Your goal:
Find all the lines in the entries below that hold the word "TRIG" and copy them.

Working data:
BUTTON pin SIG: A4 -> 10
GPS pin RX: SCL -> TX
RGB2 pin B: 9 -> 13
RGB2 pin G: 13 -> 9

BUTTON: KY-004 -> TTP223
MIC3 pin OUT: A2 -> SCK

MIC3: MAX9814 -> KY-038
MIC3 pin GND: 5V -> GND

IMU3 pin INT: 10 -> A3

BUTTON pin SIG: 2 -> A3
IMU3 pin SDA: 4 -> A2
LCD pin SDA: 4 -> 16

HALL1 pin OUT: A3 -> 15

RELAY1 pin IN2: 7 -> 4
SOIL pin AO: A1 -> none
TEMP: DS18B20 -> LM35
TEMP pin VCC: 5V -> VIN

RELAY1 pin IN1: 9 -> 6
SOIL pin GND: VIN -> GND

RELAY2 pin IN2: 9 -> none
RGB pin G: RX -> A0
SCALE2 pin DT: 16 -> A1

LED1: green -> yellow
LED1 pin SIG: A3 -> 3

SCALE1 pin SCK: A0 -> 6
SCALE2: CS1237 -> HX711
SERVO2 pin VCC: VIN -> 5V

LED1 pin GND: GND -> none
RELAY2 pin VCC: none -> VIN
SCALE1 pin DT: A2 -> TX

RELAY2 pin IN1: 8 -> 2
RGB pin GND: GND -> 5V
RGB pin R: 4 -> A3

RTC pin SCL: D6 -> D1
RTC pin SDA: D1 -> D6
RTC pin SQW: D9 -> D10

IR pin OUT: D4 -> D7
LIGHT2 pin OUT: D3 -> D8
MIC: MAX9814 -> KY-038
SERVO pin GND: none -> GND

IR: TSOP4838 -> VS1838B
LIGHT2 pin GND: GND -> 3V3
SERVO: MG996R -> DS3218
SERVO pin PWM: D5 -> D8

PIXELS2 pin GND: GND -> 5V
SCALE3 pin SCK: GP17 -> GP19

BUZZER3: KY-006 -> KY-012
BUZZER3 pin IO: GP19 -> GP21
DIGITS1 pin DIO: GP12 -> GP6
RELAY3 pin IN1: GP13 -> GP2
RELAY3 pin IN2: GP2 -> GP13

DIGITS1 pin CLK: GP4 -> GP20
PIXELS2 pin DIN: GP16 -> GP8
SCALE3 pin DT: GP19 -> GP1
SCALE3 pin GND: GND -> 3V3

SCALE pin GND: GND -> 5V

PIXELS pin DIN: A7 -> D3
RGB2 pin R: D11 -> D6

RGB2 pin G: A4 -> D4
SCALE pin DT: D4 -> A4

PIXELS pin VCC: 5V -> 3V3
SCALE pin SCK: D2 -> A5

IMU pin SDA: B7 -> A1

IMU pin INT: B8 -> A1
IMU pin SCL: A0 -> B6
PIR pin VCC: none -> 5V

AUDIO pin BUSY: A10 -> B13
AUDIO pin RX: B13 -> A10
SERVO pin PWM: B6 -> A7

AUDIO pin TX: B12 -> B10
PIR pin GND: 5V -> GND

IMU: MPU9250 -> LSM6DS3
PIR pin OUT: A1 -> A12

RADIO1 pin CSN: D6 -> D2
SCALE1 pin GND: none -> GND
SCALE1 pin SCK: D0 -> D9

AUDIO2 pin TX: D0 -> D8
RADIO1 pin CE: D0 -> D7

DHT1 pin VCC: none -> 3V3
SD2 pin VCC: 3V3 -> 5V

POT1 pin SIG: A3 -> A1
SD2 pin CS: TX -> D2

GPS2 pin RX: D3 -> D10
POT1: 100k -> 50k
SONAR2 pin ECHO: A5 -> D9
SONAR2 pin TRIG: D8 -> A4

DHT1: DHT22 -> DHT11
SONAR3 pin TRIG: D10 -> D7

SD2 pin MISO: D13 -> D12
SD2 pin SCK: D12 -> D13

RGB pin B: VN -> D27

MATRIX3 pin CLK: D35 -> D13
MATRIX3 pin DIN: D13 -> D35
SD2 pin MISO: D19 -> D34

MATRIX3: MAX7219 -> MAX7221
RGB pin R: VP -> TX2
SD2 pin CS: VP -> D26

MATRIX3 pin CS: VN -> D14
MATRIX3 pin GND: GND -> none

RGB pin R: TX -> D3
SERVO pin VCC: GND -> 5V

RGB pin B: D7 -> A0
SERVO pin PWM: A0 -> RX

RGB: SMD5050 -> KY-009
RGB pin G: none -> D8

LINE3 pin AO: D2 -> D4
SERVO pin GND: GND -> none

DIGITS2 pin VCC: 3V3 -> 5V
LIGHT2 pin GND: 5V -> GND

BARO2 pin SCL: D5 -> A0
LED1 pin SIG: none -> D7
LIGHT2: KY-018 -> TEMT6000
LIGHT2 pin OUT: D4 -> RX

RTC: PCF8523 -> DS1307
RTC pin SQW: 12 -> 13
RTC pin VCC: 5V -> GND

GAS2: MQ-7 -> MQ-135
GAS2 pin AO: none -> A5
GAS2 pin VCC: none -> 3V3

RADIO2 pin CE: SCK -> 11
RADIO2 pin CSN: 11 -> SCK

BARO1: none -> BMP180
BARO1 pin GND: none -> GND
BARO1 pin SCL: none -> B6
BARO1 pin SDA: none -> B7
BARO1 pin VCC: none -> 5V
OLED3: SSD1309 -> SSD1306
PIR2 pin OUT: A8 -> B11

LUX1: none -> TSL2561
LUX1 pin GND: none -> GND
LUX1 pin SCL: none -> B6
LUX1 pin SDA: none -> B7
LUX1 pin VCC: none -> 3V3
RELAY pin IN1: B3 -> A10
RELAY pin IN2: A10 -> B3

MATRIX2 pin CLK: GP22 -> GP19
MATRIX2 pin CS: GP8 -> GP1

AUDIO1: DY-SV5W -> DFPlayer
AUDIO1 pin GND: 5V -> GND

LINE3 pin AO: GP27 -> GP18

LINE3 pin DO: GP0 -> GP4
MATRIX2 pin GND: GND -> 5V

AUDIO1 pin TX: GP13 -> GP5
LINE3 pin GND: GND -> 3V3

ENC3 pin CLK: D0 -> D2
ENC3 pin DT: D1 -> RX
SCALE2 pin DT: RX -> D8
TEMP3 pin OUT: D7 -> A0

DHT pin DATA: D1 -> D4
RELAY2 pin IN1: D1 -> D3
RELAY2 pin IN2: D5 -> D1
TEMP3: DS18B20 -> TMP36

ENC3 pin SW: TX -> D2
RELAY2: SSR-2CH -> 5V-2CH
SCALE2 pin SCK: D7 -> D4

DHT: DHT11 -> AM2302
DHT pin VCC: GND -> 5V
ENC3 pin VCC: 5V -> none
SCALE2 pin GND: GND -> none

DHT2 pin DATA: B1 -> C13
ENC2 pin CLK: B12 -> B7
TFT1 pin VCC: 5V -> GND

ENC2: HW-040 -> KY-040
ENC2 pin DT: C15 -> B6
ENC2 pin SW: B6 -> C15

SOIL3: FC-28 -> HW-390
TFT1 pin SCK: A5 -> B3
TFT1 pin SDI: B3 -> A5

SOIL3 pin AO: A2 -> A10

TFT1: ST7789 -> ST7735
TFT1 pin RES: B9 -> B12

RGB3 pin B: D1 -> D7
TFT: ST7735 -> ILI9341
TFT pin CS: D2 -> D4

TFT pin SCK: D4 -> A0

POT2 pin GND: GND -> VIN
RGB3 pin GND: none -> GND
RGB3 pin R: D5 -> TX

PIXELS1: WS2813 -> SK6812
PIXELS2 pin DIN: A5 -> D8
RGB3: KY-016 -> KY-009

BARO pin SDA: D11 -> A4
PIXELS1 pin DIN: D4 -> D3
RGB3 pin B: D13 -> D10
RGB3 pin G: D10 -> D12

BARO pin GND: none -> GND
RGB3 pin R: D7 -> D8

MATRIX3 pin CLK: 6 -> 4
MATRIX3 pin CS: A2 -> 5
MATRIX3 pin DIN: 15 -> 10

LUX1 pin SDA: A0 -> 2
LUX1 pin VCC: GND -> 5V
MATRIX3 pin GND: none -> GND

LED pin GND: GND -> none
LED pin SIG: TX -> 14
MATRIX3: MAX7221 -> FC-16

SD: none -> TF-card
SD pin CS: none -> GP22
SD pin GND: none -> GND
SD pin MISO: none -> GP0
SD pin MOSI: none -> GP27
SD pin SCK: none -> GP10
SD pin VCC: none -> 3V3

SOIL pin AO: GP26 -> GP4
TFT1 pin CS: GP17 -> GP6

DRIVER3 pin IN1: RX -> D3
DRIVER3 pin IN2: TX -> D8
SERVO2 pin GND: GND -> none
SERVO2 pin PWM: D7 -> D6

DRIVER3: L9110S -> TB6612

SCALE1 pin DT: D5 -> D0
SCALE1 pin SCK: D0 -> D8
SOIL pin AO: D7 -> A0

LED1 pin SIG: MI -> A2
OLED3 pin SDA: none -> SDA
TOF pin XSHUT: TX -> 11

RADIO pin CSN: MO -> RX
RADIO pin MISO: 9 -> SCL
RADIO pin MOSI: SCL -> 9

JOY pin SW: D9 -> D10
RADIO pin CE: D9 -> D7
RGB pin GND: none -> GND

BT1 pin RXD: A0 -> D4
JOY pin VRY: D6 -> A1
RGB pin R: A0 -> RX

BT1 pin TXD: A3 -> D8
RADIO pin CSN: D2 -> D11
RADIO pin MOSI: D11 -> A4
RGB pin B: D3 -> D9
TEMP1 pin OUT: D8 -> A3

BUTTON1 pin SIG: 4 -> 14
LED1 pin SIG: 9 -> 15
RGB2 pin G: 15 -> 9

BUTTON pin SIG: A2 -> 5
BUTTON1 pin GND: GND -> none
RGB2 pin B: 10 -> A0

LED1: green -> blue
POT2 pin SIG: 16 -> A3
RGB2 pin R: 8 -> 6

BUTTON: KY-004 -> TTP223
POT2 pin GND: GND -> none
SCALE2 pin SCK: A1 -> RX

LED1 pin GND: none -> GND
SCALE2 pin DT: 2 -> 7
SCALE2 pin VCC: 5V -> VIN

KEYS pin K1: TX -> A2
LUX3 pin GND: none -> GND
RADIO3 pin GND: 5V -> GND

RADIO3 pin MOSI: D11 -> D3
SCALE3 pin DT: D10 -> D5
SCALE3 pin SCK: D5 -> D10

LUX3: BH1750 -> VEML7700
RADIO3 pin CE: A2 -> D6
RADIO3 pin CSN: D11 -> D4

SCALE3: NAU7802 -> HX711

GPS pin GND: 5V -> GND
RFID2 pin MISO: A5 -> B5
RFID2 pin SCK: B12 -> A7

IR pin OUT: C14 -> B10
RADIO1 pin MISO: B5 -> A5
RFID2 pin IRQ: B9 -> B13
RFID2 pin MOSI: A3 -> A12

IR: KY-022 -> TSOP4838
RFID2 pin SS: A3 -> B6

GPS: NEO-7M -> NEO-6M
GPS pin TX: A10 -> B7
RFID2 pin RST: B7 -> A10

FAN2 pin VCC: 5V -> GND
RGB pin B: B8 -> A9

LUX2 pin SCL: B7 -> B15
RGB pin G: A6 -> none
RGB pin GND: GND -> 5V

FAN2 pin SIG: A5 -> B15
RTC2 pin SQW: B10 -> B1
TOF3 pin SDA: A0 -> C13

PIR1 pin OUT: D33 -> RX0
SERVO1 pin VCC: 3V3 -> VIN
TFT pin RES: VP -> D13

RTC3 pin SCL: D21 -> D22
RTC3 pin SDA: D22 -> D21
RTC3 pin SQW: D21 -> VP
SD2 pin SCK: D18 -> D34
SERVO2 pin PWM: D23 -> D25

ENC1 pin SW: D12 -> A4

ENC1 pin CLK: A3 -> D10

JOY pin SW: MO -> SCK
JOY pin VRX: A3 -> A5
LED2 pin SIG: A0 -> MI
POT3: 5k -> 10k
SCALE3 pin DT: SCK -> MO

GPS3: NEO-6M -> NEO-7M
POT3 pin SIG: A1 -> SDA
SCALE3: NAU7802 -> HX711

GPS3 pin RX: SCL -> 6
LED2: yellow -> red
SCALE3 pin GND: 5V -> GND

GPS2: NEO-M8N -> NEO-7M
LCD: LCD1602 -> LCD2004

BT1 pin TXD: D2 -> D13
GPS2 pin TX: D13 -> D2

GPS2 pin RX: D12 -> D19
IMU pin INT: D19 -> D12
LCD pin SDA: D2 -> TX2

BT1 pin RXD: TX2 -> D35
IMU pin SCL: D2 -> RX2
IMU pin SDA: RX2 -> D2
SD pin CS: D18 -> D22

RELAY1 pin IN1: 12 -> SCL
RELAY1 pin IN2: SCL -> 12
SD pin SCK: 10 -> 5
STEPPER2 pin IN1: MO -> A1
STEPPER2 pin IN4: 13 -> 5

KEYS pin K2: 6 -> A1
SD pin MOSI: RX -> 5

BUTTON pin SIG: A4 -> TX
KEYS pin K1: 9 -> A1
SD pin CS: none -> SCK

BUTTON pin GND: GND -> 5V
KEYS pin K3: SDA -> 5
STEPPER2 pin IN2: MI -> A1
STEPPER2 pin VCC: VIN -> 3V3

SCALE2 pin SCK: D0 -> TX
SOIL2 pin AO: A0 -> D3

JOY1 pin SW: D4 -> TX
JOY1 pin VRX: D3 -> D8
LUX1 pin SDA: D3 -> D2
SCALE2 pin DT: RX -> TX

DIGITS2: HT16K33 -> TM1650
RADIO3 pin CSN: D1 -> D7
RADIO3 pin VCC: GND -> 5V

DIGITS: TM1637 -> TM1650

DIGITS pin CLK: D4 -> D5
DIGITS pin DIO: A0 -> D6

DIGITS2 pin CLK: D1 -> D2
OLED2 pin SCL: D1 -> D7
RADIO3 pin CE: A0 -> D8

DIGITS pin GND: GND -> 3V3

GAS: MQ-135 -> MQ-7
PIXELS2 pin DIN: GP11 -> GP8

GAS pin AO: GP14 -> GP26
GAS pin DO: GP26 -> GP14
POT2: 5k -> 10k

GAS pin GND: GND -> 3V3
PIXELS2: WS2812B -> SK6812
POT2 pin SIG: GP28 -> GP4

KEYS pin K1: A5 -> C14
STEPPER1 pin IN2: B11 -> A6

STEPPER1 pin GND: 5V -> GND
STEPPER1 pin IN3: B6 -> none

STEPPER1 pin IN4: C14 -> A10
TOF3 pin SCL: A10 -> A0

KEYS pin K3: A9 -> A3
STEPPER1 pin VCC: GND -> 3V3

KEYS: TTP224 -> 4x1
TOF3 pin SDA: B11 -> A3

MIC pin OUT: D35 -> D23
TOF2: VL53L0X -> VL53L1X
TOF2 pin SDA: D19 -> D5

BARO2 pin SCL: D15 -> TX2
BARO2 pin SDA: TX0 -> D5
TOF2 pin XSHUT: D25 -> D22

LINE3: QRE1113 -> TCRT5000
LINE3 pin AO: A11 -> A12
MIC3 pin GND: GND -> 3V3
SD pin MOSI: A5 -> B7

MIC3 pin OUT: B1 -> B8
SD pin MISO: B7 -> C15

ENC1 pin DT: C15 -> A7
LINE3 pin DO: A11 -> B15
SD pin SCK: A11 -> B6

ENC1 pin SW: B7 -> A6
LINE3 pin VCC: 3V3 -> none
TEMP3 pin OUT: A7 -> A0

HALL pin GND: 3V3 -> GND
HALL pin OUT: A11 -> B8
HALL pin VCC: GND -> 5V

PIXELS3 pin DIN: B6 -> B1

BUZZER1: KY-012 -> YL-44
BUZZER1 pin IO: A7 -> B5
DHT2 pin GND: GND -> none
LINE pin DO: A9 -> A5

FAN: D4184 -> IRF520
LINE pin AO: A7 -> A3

Written reply:
SONAR2 pin TRIG: D8 -> A4
SONAR3 pin TRIG: D10 -> D7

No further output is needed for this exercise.